:: Available records

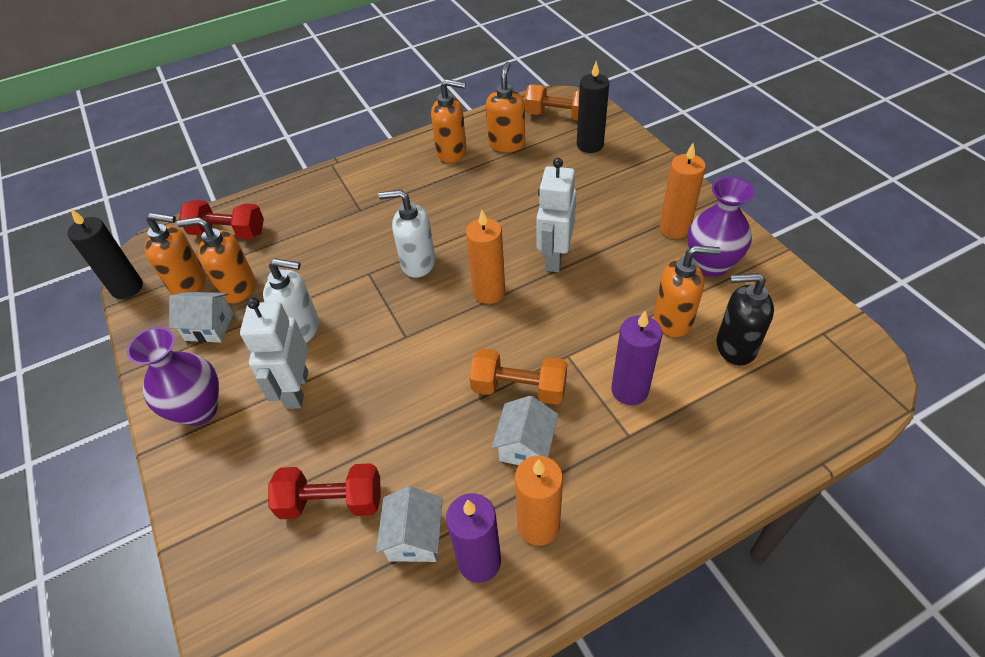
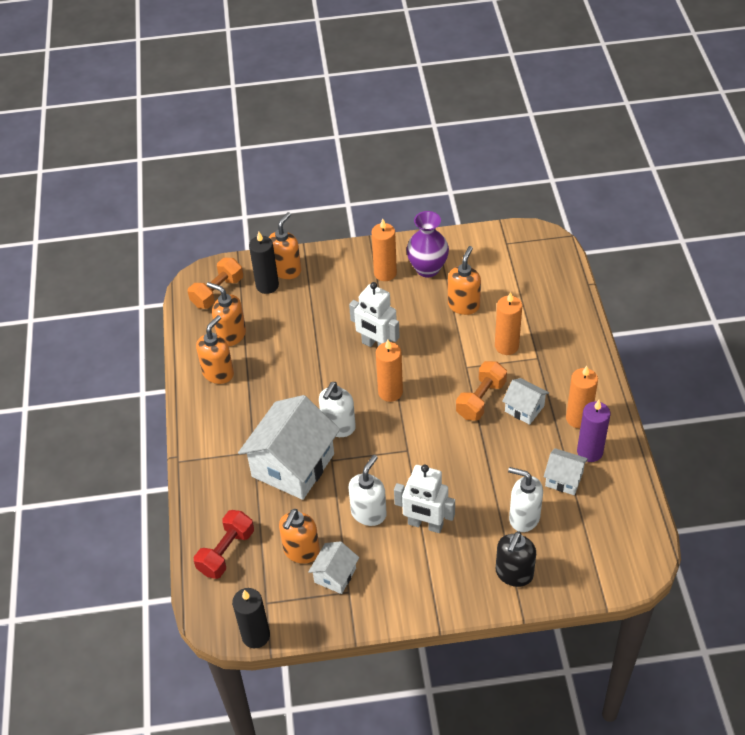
camera: 70 degrees left, 0 degrees up
(189, 283) = (276, 587): orange soap dispenser -> orange soap dispenser (286, 270)
(199, 410) = (416, 588): purple vase -> none
(331, 501) = (524, 517): red dumbbell -> white soap dispenser
(351, 244) = (293, 465): none -> white house
(629, 390) = (506, 346): purple candle -> orange candle
(735, 347) = (498, 286): black soap dispenser -> black soap dispenser (514, 574)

::::

→ **What to work on**
Return each line of the entries that holds the string "none".

→ **Answer space**
(199, 410) = (416, 588): purple vase -> none
(351, 244) = (293, 465): none -> white house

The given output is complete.